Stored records
####################

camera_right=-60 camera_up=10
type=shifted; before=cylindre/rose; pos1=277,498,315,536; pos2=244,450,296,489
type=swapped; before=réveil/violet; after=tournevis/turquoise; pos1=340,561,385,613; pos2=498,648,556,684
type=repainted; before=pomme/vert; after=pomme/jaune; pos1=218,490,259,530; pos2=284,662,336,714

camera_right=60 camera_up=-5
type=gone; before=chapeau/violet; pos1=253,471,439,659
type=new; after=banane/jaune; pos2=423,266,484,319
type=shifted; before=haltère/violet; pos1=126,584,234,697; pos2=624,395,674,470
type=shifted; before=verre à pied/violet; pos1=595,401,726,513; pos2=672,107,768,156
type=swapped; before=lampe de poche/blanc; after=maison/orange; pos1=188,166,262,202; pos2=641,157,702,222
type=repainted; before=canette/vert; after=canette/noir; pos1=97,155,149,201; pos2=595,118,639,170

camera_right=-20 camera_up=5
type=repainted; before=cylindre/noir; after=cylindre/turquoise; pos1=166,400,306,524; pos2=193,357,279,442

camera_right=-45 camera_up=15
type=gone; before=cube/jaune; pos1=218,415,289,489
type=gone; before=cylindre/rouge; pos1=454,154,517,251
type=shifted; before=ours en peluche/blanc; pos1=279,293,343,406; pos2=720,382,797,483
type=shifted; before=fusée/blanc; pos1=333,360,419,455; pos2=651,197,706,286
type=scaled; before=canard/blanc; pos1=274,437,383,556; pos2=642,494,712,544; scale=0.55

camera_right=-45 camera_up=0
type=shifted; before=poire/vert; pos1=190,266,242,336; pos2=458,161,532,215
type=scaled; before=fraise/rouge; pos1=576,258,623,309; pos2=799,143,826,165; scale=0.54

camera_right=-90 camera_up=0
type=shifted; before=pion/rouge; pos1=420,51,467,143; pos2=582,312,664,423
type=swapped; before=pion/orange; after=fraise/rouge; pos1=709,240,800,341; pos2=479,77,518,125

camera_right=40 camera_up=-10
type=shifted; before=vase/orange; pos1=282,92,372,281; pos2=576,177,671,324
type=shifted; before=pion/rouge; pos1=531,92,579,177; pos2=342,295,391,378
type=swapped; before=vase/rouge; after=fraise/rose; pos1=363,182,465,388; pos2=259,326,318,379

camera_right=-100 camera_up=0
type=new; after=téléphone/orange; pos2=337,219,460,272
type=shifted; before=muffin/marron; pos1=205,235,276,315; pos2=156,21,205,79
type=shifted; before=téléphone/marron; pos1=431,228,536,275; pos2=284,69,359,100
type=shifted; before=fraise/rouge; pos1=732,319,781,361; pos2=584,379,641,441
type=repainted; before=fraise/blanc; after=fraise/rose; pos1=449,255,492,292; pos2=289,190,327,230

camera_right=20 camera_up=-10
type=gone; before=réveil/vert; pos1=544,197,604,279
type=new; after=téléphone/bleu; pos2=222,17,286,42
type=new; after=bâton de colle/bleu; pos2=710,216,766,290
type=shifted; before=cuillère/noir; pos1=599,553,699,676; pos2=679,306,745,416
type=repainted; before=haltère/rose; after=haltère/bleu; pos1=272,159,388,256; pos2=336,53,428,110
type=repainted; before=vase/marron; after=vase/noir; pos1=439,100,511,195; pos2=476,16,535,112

####################

• _Problem to solve_
Could you retype every line of the data exactly?

• _Task solution_
camera_right=-60 camera_up=10
type=shifted; before=cylindre/rose; pos1=277,498,315,536; pos2=244,450,296,489
type=swapped; before=réveil/violet; after=tournevis/turquoise; pos1=340,561,385,613; pos2=498,648,556,684
type=repainted; before=pomme/vert; after=pomme/jaune; pos1=218,490,259,530; pos2=284,662,336,714

camera_right=60 camera_up=-5
type=gone; before=chapeau/violet; pos1=253,471,439,659
type=new; after=banane/jaune; pos2=423,266,484,319
type=shifted; before=haltère/violet; pos1=126,584,234,697; pos2=624,395,674,470
type=shifted; before=verre à pied/violet; pos1=595,401,726,513; pos2=672,107,768,156
type=swapped; before=lampe de poche/blanc; after=maison/orange; pos1=188,166,262,202; pos2=641,157,702,222
type=repainted; before=canette/vert; after=canette/noir; pos1=97,155,149,201; pos2=595,118,639,170

camera_right=-20 camera_up=5
type=repainted; before=cylindre/noir; after=cylindre/turquoise; pos1=166,400,306,524; pos2=193,357,279,442

camera_right=-45 camera_up=15
type=gone; before=cube/jaune; pos1=218,415,289,489
type=gone; before=cylindre/rouge; pos1=454,154,517,251
type=shifted; before=ours en peluche/blanc; pos1=279,293,343,406; pos2=720,382,797,483
type=shifted; before=fusée/blanc; pos1=333,360,419,455; pos2=651,197,706,286
type=scaled; before=canard/blanc; pos1=274,437,383,556; pos2=642,494,712,544; scale=0.55

camera_right=-45 camera_up=0
type=shifted; before=poire/vert; pos1=190,266,242,336; pos2=458,161,532,215
type=scaled; before=fraise/rouge; pos1=576,258,623,309; pos2=799,143,826,165; scale=0.54

camera_right=-90 camera_up=0
type=shifted; before=pion/rouge; pos1=420,51,467,143; pos2=582,312,664,423
type=swapped; before=pion/orange; after=fraise/rouge; pos1=709,240,800,341; pos2=479,77,518,125

camera_right=40 camera_up=-10
type=shifted; before=vase/orange; pos1=282,92,372,281; pos2=576,177,671,324
type=shifted; before=pion/rouge; pos1=531,92,579,177; pos2=342,295,391,378
type=swapped; before=vase/rouge; after=fraise/rose; pos1=363,182,465,388; pos2=259,326,318,379

camera_right=-100 camera_up=0
type=new; after=téléphone/orange; pos2=337,219,460,272
type=shifted; before=muffin/marron; pos1=205,235,276,315; pos2=156,21,205,79
type=shifted; before=téléphone/marron; pos1=431,228,536,275; pos2=284,69,359,100
type=shifted; before=fraise/rouge; pos1=732,319,781,361; pos2=584,379,641,441
type=repainted; before=fraise/blanc; after=fraise/rose; pos1=449,255,492,292; pos2=289,190,327,230

camera_right=20 camera_up=-10
type=gone; before=réveil/vert; pos1=544,197,604,279
type=new; after=téléphone/bleu; pos2=222,17,286,42
type=new; after=bâton de colle/bleu; pos2=710,216,766,290
type=shifted; before=cuillère/noir; pos1=599,553,699,676; pos2=679,306,745,416
type=repainted; before=haltère/rose; after=haltère/bleu; pos1=272,159,388,256; pos2=336,53,428,110
type=repainted; before=vase/marron; after=vase/noir; pos1=439,100,511,195; pos2=476,16,535,112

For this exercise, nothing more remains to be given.